How many lines of the listing contain the string "kern", matching case exactly? Reply with only the number.

═══ DATA FOR THIS EXERCISE ═══

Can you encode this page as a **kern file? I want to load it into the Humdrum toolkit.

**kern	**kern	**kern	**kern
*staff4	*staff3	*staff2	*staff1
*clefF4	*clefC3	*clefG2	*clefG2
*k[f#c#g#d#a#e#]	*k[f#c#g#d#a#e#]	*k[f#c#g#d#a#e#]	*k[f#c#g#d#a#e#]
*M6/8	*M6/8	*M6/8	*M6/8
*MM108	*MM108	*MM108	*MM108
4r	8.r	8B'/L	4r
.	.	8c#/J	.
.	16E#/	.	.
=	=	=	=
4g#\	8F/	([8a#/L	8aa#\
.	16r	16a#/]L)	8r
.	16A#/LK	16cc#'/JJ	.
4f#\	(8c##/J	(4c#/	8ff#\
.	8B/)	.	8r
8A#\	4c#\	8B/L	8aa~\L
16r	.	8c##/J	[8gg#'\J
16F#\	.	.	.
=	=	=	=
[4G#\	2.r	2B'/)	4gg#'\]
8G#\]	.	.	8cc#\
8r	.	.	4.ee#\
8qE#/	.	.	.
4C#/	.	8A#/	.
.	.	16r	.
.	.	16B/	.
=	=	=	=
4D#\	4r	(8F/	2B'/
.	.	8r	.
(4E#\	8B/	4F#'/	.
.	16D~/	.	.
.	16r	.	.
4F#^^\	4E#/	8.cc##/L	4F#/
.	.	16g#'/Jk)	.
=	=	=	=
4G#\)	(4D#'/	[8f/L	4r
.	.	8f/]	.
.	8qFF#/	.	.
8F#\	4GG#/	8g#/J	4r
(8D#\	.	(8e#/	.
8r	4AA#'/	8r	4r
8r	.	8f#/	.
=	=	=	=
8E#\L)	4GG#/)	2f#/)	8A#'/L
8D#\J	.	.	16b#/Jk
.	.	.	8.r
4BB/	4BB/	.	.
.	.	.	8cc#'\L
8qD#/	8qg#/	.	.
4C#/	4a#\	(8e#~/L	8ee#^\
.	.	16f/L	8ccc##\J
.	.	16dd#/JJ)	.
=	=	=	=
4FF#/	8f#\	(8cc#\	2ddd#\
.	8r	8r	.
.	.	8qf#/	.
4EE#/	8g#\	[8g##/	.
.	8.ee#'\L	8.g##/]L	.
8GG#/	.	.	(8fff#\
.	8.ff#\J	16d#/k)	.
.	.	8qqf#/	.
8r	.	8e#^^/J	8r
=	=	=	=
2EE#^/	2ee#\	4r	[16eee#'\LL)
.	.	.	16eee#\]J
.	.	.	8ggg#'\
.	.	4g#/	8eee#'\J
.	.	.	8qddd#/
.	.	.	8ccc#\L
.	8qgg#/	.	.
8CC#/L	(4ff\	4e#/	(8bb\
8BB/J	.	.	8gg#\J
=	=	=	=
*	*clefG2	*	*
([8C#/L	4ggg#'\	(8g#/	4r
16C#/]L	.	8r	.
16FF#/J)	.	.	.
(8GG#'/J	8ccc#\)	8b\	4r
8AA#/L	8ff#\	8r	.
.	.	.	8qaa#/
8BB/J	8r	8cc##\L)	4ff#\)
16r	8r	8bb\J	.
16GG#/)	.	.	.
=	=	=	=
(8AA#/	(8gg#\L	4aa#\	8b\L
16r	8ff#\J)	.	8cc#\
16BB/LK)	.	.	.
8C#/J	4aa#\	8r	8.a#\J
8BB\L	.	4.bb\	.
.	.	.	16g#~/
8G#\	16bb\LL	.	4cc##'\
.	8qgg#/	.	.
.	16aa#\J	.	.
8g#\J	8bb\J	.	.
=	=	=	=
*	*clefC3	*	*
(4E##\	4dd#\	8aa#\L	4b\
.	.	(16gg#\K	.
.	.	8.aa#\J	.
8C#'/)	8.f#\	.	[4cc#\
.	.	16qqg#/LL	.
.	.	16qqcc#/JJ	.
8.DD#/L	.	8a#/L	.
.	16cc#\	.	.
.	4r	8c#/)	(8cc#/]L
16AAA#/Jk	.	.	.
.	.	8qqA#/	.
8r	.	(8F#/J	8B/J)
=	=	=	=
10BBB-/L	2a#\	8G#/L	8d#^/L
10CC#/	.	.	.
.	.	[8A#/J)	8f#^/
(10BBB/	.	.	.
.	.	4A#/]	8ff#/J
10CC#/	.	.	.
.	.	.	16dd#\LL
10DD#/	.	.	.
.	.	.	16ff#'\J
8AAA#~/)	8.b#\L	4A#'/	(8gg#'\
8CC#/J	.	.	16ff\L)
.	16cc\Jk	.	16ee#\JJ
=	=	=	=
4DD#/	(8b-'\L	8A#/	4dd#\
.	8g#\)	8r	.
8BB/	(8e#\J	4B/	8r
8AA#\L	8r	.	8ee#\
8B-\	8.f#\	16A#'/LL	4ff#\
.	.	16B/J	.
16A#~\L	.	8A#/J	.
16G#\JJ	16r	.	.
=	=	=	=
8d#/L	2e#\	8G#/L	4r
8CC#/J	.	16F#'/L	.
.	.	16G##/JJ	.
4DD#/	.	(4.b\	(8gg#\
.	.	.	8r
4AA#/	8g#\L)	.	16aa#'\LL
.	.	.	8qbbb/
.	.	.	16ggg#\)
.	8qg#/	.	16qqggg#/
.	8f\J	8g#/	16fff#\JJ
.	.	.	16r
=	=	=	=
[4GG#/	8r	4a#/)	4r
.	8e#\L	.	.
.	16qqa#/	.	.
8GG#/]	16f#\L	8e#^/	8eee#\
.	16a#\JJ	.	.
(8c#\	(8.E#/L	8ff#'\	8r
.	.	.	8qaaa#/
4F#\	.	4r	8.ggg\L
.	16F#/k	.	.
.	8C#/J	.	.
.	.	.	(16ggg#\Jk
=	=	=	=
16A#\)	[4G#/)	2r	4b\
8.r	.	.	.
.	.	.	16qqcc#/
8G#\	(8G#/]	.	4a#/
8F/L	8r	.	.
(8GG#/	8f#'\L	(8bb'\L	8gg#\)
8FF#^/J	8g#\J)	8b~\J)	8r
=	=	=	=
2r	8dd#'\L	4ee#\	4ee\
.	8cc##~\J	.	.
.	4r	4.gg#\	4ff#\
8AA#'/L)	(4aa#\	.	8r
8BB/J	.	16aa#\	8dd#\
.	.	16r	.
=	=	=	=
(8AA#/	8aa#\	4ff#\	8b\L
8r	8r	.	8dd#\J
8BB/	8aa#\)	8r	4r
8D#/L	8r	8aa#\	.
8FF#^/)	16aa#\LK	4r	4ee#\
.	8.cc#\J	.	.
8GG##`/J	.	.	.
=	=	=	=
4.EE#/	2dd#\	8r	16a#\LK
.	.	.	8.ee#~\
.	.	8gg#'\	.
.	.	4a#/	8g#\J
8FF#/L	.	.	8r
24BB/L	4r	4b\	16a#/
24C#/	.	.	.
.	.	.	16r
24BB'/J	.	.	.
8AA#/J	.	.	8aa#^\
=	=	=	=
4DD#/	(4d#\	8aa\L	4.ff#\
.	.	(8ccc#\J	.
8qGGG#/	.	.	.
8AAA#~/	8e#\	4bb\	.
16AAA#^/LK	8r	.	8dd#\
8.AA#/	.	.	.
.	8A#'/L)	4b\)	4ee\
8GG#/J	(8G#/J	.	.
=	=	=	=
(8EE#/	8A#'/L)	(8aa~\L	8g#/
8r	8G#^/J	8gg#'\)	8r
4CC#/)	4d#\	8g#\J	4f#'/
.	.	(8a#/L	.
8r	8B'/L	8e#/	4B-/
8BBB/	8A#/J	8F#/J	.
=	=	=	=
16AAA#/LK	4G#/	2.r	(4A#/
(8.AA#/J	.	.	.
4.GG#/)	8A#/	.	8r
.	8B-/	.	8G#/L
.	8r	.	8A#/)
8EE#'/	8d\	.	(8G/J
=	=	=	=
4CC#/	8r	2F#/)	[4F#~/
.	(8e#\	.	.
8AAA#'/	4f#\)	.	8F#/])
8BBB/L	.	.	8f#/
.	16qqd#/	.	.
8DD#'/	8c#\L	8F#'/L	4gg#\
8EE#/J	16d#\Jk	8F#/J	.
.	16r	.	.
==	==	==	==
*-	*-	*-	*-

═══

FINAL RESULT: 2